_Input_
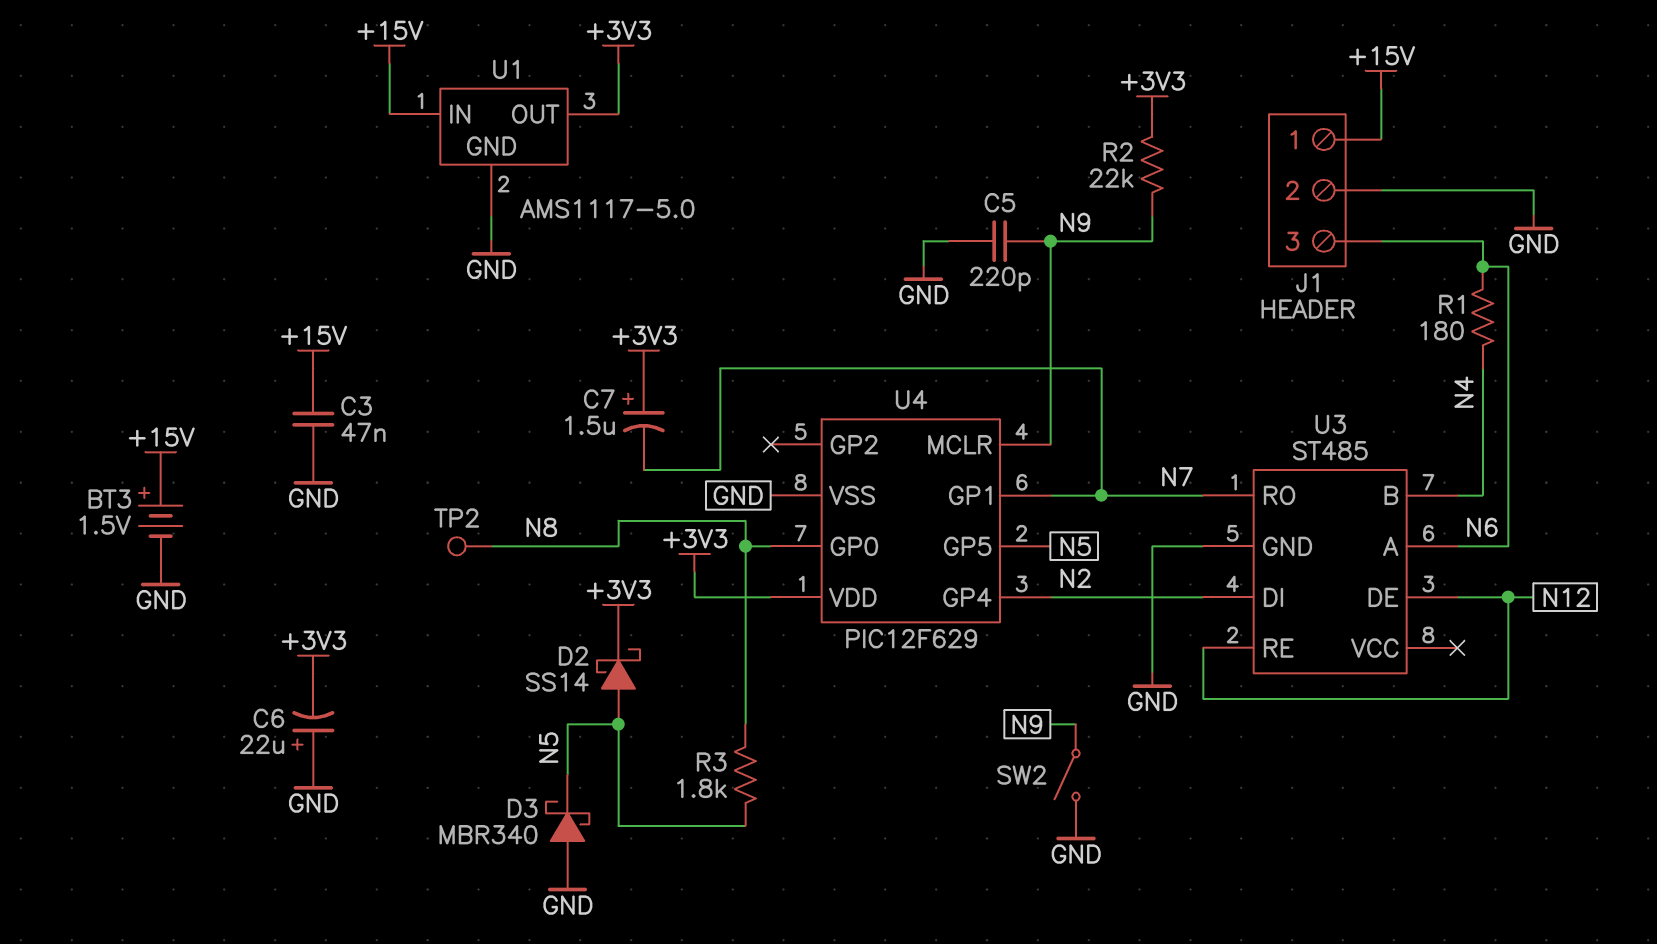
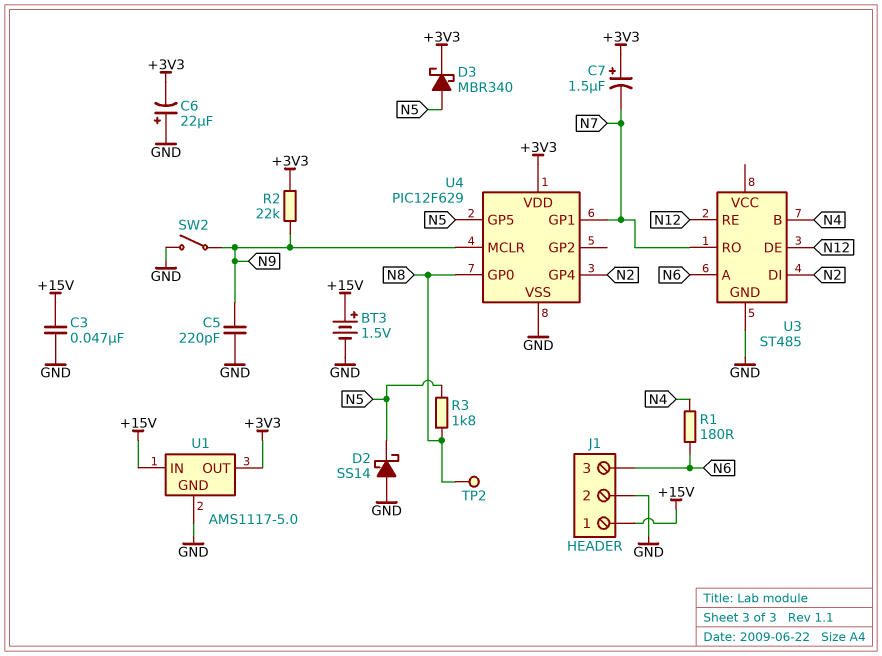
D2: schottky SS14 (A N5, K +3V3) -> schottky SS14 (A GND, K N5)
D3: schottky MBR340 (A GND, K N5) -> schottky MBR340 (A N5, K +3V3)

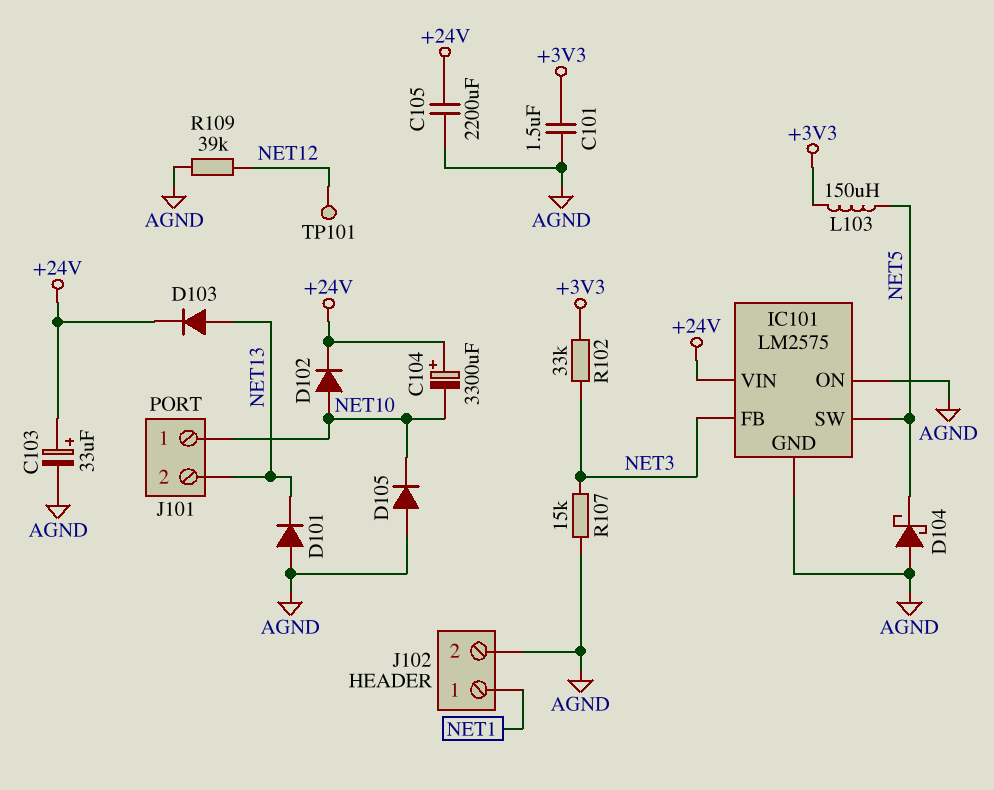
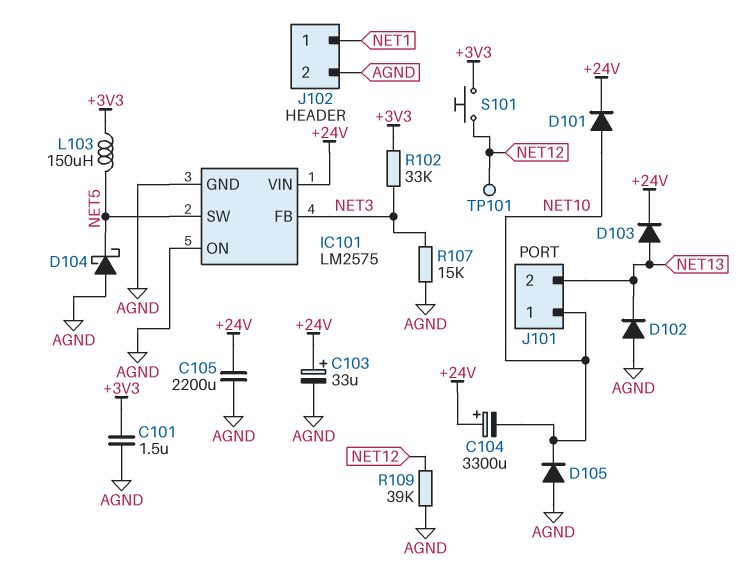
D101: diode (A AGND, K NET13) -> diode (A NET10, K +24V)
D102: diode (A NET10, K +24V) -> diode (A AGND, K NET13)
S101: none -> button (+3V3, NET12)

_Problem_
Take every line in the preceding listing that contains "schottky" and copy it.

_Output_
D2: schottky SS14 (A N5, K +3V3) -> schottky SS14 (A GND, K N5)
D3: schottky MBR340 (A GND, K N5) -> schottky MBR340 (A N5, K +3V3)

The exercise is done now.